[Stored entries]

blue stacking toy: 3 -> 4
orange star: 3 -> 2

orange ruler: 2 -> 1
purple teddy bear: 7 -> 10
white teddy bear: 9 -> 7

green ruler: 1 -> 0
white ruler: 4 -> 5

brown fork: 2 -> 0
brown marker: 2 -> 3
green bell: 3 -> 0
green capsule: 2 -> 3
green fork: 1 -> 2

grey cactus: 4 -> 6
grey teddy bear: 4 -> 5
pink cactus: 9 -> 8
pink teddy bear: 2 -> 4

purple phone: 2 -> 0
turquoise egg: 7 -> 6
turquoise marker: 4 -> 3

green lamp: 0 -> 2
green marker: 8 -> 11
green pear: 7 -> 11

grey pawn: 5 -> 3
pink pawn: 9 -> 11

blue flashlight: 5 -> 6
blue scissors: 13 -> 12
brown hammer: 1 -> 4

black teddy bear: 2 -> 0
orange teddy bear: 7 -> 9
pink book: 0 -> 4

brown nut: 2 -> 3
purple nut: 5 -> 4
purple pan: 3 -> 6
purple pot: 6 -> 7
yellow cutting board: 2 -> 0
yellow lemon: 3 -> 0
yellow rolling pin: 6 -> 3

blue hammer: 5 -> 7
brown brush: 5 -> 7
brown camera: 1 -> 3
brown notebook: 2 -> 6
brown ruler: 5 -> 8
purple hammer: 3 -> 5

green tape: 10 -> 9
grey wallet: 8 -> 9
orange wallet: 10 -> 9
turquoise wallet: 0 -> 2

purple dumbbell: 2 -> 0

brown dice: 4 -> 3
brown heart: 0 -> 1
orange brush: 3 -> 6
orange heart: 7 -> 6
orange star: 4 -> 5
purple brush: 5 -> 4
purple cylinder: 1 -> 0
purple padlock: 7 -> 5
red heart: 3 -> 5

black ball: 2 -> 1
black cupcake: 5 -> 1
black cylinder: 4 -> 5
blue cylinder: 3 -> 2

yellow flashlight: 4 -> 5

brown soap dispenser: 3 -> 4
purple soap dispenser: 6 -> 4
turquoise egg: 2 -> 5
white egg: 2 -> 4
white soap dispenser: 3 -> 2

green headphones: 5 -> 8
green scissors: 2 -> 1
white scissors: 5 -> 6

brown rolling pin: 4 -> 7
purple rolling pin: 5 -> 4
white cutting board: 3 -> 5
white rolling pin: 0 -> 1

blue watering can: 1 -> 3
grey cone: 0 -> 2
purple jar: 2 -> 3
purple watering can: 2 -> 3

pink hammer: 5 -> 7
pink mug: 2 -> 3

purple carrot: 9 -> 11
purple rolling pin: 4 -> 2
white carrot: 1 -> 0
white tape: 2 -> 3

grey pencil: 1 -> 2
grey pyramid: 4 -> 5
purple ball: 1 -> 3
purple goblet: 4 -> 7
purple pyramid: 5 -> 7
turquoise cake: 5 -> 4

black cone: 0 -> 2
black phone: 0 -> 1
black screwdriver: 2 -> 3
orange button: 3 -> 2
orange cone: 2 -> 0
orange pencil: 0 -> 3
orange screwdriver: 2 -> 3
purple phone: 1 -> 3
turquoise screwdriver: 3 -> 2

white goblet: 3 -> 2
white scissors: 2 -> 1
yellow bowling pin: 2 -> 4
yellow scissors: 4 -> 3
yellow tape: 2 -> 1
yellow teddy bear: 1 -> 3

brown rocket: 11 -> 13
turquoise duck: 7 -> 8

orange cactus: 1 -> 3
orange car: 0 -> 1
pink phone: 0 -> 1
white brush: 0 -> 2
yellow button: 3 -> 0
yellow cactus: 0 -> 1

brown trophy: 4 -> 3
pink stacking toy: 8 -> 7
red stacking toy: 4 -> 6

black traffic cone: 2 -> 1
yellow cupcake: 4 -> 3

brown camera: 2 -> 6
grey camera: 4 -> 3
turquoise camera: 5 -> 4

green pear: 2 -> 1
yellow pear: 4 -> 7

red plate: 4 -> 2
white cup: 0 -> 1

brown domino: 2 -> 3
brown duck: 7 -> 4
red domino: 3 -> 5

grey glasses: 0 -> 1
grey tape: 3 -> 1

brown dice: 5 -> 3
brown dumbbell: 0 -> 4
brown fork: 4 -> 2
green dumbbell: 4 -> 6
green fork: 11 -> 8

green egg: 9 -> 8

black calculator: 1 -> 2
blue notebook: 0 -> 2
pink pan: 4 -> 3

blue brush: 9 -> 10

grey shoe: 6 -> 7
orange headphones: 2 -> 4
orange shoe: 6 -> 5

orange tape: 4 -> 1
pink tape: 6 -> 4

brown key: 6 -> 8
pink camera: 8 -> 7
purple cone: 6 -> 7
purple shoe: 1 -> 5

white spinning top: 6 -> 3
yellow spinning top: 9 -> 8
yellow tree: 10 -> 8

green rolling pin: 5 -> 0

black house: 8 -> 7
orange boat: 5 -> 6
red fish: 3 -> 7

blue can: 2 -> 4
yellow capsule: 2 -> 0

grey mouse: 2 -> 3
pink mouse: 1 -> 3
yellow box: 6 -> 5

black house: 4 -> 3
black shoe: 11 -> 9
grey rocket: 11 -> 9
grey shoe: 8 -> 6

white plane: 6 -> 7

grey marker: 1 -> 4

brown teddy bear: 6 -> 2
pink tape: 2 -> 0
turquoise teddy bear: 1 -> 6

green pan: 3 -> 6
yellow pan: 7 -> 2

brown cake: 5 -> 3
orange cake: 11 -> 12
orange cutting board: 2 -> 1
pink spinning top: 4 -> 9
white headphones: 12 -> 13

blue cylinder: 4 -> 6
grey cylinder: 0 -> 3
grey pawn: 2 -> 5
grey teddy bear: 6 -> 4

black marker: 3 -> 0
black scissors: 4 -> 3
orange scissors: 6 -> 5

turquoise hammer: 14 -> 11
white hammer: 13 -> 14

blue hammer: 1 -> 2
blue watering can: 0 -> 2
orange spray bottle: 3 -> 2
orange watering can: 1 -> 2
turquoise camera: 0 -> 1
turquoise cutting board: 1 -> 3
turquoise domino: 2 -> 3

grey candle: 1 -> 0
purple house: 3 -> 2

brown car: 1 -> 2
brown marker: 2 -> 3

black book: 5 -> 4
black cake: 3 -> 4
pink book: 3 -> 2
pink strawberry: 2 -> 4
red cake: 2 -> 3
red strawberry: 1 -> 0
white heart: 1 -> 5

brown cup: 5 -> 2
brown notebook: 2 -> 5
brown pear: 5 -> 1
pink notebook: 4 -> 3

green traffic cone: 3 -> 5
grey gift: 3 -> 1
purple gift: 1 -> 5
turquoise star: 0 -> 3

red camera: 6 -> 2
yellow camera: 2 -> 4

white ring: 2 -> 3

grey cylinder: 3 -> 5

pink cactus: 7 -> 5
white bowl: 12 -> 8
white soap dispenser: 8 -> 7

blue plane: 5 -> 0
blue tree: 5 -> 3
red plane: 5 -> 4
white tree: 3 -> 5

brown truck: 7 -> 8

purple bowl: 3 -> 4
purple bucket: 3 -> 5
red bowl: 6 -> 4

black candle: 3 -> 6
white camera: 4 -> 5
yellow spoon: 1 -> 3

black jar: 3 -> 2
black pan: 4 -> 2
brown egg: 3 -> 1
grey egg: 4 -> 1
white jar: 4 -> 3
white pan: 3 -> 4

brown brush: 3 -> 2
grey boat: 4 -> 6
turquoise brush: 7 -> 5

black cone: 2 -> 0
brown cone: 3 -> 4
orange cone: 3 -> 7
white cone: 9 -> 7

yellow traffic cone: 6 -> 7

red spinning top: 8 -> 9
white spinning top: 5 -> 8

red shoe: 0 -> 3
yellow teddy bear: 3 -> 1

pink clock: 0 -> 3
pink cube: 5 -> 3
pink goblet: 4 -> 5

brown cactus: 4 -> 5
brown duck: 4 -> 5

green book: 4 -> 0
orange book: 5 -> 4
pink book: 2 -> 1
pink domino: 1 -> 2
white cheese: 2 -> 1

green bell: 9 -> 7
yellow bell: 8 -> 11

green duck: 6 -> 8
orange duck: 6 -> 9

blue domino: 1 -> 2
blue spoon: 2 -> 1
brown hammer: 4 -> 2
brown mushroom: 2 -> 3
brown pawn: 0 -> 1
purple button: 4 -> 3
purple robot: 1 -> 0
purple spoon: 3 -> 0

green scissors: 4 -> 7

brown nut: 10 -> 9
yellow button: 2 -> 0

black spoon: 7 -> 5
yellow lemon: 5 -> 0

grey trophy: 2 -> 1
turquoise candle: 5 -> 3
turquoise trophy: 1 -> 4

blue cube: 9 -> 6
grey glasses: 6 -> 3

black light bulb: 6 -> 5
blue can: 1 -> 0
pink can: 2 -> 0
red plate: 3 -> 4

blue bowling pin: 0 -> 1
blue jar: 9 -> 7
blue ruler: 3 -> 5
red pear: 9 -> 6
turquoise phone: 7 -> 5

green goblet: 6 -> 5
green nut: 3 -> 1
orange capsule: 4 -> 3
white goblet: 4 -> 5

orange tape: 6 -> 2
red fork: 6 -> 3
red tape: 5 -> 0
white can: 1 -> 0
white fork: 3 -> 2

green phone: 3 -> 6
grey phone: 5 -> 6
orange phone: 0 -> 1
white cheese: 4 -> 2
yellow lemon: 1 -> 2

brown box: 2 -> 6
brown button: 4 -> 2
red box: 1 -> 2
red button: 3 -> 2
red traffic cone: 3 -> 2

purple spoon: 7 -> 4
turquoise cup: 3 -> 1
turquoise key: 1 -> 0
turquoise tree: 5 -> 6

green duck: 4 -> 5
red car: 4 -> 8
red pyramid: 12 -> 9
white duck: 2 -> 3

Exercise description: Copy out each line of the records above that includes "brush".

Written answer:
brown brush: 5 -> 7
orange brush: 3 -> 6
purple brush: 5 -> 4
white brush: 0 -> 2
blue brush: 9 -> 10
brown brush: 3 -> 2
turquoise brush: 7 -> 5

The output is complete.